*EXERCISE INSTRUCTIONS*: Retype every line below precisely as it appears.

========================================

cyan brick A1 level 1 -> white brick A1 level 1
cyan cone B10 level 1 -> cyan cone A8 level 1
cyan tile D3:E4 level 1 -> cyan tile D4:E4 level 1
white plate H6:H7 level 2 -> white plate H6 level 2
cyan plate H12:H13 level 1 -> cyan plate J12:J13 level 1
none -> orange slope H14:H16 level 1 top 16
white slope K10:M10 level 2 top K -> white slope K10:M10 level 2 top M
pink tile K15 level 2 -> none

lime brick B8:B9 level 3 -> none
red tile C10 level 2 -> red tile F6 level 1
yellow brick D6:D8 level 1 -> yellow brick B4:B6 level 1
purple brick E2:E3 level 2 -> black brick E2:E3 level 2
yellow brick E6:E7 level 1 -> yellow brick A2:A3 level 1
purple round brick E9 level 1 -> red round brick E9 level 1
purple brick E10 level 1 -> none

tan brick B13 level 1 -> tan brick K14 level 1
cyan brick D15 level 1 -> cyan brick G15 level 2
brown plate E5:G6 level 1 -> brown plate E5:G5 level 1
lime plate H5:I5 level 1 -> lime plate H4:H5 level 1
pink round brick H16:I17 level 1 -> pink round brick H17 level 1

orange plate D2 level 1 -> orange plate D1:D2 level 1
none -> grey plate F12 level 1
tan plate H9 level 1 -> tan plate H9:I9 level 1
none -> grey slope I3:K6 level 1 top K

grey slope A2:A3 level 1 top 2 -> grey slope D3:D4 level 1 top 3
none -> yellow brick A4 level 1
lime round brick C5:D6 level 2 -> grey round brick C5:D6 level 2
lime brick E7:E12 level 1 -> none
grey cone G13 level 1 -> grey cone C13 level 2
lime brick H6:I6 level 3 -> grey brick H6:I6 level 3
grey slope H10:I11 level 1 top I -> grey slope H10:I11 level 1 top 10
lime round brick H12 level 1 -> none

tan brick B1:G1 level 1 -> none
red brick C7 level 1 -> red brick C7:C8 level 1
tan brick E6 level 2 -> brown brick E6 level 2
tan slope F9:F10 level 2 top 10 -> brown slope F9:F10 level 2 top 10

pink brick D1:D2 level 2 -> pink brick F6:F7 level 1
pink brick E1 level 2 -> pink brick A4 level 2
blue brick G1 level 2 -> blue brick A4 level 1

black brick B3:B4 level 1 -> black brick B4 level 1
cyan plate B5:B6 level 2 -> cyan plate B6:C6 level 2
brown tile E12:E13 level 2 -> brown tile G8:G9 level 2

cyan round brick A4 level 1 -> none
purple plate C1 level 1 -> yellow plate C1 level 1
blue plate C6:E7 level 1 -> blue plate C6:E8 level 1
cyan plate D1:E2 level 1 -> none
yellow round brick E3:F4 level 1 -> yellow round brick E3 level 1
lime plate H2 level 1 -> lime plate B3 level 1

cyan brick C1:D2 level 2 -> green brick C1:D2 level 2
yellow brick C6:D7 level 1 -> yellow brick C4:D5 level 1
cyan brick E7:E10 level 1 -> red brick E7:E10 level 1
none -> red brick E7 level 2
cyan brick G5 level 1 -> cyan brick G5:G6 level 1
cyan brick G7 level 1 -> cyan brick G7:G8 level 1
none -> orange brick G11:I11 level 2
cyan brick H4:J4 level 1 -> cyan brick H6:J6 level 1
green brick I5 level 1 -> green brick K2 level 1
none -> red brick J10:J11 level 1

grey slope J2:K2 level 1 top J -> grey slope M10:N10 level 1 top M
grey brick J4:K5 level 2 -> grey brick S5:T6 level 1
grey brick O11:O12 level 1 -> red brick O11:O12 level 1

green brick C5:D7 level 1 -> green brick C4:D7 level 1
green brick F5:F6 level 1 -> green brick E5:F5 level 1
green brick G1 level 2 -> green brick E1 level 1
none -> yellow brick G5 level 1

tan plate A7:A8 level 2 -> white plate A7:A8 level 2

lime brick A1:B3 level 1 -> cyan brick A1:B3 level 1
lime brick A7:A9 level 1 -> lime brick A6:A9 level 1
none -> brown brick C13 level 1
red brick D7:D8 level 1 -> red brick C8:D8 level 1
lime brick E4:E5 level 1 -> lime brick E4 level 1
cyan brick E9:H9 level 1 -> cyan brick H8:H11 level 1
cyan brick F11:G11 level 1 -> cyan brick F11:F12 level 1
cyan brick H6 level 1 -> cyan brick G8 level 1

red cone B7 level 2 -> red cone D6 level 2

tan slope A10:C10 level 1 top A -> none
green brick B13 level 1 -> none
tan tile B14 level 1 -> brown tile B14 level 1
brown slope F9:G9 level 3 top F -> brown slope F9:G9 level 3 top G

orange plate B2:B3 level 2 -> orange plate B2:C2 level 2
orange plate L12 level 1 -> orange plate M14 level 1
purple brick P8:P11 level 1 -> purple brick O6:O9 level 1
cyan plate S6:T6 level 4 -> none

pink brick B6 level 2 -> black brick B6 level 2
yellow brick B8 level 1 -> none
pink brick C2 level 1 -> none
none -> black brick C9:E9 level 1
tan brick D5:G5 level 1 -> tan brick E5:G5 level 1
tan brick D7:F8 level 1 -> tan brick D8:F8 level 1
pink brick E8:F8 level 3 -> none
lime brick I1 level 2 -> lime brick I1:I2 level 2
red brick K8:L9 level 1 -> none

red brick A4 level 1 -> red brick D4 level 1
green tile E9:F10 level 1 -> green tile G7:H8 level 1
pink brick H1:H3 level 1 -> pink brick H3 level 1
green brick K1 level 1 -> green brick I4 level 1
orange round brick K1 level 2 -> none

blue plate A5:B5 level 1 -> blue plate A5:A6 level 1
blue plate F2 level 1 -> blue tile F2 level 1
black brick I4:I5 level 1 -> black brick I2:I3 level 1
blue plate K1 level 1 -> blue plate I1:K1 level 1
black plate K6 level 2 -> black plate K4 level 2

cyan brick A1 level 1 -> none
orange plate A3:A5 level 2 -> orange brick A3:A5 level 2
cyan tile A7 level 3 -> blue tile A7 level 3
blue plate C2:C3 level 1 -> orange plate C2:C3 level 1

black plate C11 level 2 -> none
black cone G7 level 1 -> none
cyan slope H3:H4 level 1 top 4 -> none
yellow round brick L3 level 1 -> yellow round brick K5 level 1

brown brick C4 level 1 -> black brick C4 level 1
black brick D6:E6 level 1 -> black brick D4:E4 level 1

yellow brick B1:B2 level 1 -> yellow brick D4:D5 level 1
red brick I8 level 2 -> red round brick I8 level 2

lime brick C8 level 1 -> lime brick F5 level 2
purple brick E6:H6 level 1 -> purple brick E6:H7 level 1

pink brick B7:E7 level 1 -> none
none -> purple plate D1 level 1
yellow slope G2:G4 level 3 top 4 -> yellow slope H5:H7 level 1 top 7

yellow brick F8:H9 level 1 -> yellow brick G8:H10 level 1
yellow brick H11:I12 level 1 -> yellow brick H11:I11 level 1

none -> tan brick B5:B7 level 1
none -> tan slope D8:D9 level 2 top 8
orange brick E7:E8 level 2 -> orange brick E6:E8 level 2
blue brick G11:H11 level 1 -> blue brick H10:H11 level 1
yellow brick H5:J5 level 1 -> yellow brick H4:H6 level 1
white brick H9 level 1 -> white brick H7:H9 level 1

========================================

*RESPONSE AREA*:
cyan brick A1 level 1 -> white brick A1 level 1
cyan cone B10 level 1 -> cyan cone A8 level 1
cyan tile D3:E4 level 1 -> cyan tile D4:E4 level 1
white plate H6:H7 level 2 -> white plate H6 level 2
cyan plate H12:H13 level 1 -> cyan plate J12:J13 level 1
none -> orange slope H14:H16 level 1 top 16
white slope K10:M10 level 2 top K -> white slope K10:M10 level 2 top M
pink tile K15 level 2 -> none

lime brick B8:B9 level 3 -> none
red tile C10 level 2 -> red tile F6 level 1
yellow brick D6:D8 level 1 -> yellow brick B4:B6 level 1
purple brick E2:E3 level 2 -> black brick E2:E3 level 2
yellow brick E6:E7 level 1 -> yellow brick A2:A3 level 1
purple round brick E9 level 1 -> red round brick E9 level 1
purple brick E10 level 1 -> none

tan brick B13 level 1 -> tan brick K14 level 1
cyan brick D15 level 1 -> cyan brick G15 level 2
brown plate E5:G6 level 1 -> brown plate E5:G5 level 1
lime plate H5:I5 level 1 -> lime plate H4:H5 level 1
pink round brick H16:I17 level 1 -> pink round brick H17 level 1

orange plate D2 level 1 -> orange plate D1:D2 level 1
none -> grey plate F12 level 1
tan plate H9 level 1 -> tan plate H9:I9 level 1
none -> grey slope I3:K6 level 1 top K

grey slope A2:A3 level 1 top 2 -> grey slope D3:D4 level 1 top 3
none -> yellow brick A4 level 1
lime round brick C5:D6 level 2 -> grey round brick C5:D6 level 2
lime brick E7:E12 level 1 -> none
grey cone G13 level 1 -> grey cone C13 level 2
lime brick H6:I6 level 3 -> grey brick H6:I6 level 3
grey slope H10:I11 level 1 top I -> grey slope H10:I11 level 1 top 10
lime round brick H12 level 1 -> none

tan brick B1:G1 level 1 -> none
red brick C7 level 1 -> red brick C7:C8 level 1
tan brick E6 level 2 -> brown brick E6 level 2
tan slope F9:F10 level 2 top 10 -> brown slope F9:F10 level 2 top 10

pink brick D1:D2 level 2 -> pink brick F6:F7 level 1
pink brick E1 level 2 -> pink brick A4 level 2
blue brick G1 level 2 -> blue brick A4 level 1

black brick B3:B4 level 1 -> black brick B4 level 1
cyan plate B5:B6 level 2 -> cyan plate B6:C6 level 2
brown tile E12:E13 level 2 -> brown tile G8:G9 level 2

cyan round brick A4 level 1 -> none
purple plate C1 level 1 -> yellow plate C1 level 1
blue plate C6:E7 level 1 -> blue plate C6:E8 level 1
cyan plate D1:E2 level 1 -> none
yellow round brick E3:F4 level 1 -> yellow round brick E3 level 1
lime plate H2 level 1 -> lime plate B3 level 1

cyan brick C1:D2 level 2 -> green brick C1:D2 level 2
yellow brick C6:D7 level 1 -> yellow brick C4:D5 level 1
cyan brick E7:E10 level 1 -> red brick E7:E10 level 1
none -> red brick E7 level 2
cyan brick G5 level 1 -> cyan brick G5:G6 level 1
cyan brick G7 level 1 -> cyan brick G7:G8 level 1
none -> orange brick G11:I11 level 2
cyan brick H4:J4 level 1 -> cyan brick H6:J6 level 1
green brick I5 level 1 -> green brick K2 level 1
none -> red brick J10:J11 level 1

grey slope J2:K2 level 1 top J -> grey slope M10:N10 level 1 top M
grey brick J4:K5 level 2 -> grey brick S5:T6 level 1
grey brick O11:O12 level 1 -> red brick O11:O12 level 1

green brick C5:D7 level 1 -> green brick C4:D7 level 1
green brick F5:F6 level 1 -> green brick E5:F5 level 1
green brick G1 level 2 -> green brick E1 level 1
none -> yellow brick G5 level 1

tan plate A7:A8 level 2 -> white plate A7:A8 level 2

lime brick A1:B3 level 1 -> cyan brick A1:B3 level 1
lime brick A7:A9 level 1 -> lime brick A6:A9 level 1
none -> brown brick C13 level 1
red brick D7:D8 level 1 -> red brick C8:D8 level 1
lime brick E4:E5 level 1 -> lime brick E4 level 1
cyan brick E9:H9 level 1 -> cyan brick H8:H11 level 1
cyan brick F11:G11 level 1 -> cyan brick F11:F12 level 1
cyan brick H6 level 1 -> cyan brick G8 level 1

red cone B7 level 2 -> red cone D6 level 2

tan slope A10:C10 level 1 top A -> none
green brick B13 level 1 -> none
tan tile B14 level 1 -> brown tile B14 level 1
brown slope F9:G9 level 3 top F -> brown slope F9:G9 level 3 top G

orange plate B2:B3 level 2 -> orange plate B2:C2 level 2
orange plate L12 level 1 -> orange plate M14 level 1
purple brick P8:P11 level 1 -> purple brick O6:O9 level 1
cyan plate S6:T6 level 4 -> none

pink brick B6 level 2 -> black brick B6 level 2
yellow brick B8 level 1 -> none
pink brick C2 level 1 -> none
none -> black brick C9:E9 level 1
tan brick D5:G5 level 1 -> tan brick E5:G5 level 1
tan brick D7:F8 level 1 -> tan brick D8:F8 level 1
pink brick E8:F8 level 3 -> none
lime brick I1 level 2 -> lime brick I1:I2 level 2
red brick K8:L9 level 1 -> none

red brick A4 level 1 -> red brick D4 level 1
green tile E9:F10 level 1 -> green tile G7:H8 level 1
pink brick H1:H3 level 1 -> pink brick H3 level 1
green brick K1 level 1 -> green brick I4 level 1
orange round brick K1 level 2 -> none

blue plate A5:B5 level 1 -> blue plate A5:A6 level 1
blue plate F2 level 1 -> blue tile F2 level 1
black brick I4:I5 level 1 -> black brick I2:I3 level 1
blue plate K1 level 1 -> blue plate I1:K1 level 1
black plate K6 level 2 -> black plate K4 level 2

cyan brick A1 level 1 -> none
orange plate A3:A5 level 2 -> orange brick A3:A5 level 2
cyan tile A7 level 3 -> blue tile A7 level 3
blue plate C2:C3 level 1 -> orange plate C2:C3 level 1

black plate C11 level 2 -> none
black cone G7 level 1 -> none
cyan slope H3:H4 level 1 top 4 -> none
yellow round brick L3 level 1 -> yellow round brick K5 level 1

brown brick C4 level 1 -> black brick C4 level 1
black brick D6:E6 level 1 -> black brick D4:E4 level 1

yellow brick B1:B2 level 1 -> yellow brick D4:D5 level 1
red brick I8 level 2 -> red round brick I8 level 2

lime brick C8 level 1 -> lime brick F5 level 2
purple brick E6:H6 level 1 -> purple brick E6:H7 level 1

pink brick B7:E7 level 1 -> none
none -> purple plate D1 level 1
yellow slope G2:G4 level 3 top 4 -> yellow slope H5:H7 level 1 top 7

yellow brick F8:H9 level 1 -> yellow brick G8:H10 level 1
yellow brick H11:I12 level 1 -> yellow brick H11:I11 level 1

none -> tan brick B5:B7 level 1
none -> tan slope D8:D9 level 2 top 8
orange brick E7:E8 level 2 -> orange brick E6:E8 level 2
blue brick G11:H11 level 1 -> blue brick H10:H11 level 1
yellow brick H5:J5 level 1 -> yellow brick H4:H6 level 1
white brick H9 level 1 -> white brick H7:H9 level 1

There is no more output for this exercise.